== Segment start ==
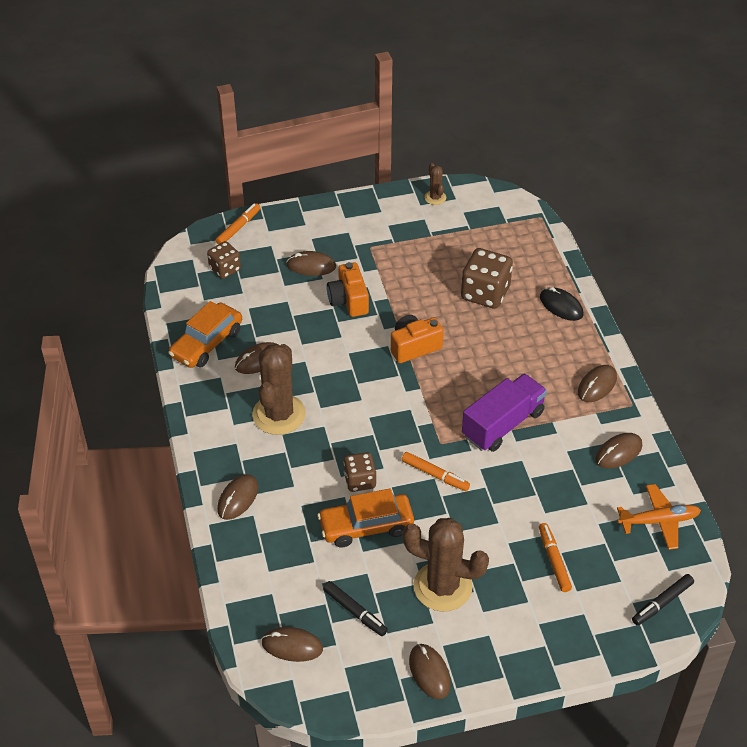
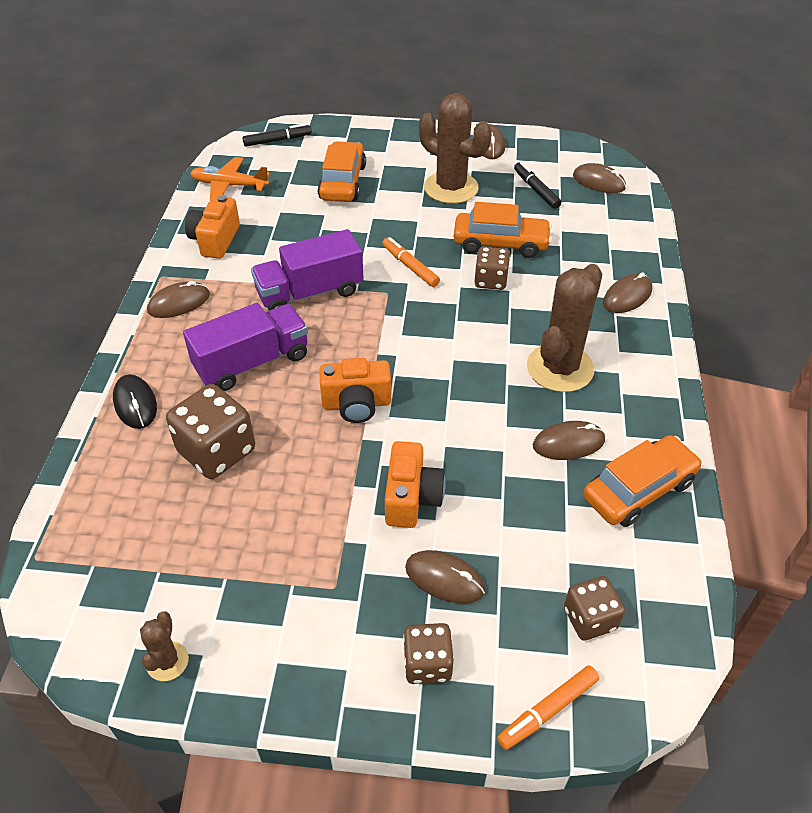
camera: 160 degrees left, 0 degrees up
(305, 229) = (427, 663): none -> brown dice
(505, 355) = (252, 362): none -> purple truck
(554, 560) = (343, 182): orange marker -> orange car
(618, 452) = (215, 240): brown mouse -> orange camera

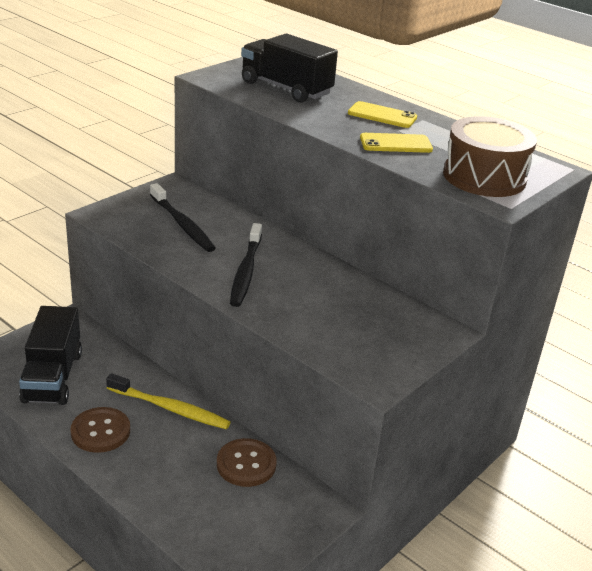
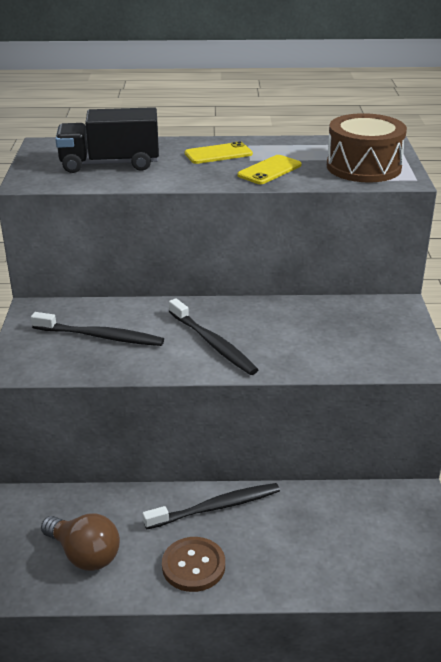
camera: 40 degrees left, 0 degrees up
(53, 377) = (84, 554): black truck -> brown light bulb
(170, 408) = (216, 507): yellow toothbrush -> black toothbrush
(246, 464) = (328, 505): brown button -> none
== Segment end ==
**Task instructions**
Starting with the line that holds "camera: 40 degrees left, 0 degrees up", copy each remaining line of the listing above exactly, through the last one.

**Task result**
camera: 40 degrees left, 0 degrees up
(53, 377) = (84, 554): black truck -> brown light bulb
(170, 408) = (216, 507): yellow toothbrush -> black toothbrush
(246, 464) = (328, 505): brown button -> none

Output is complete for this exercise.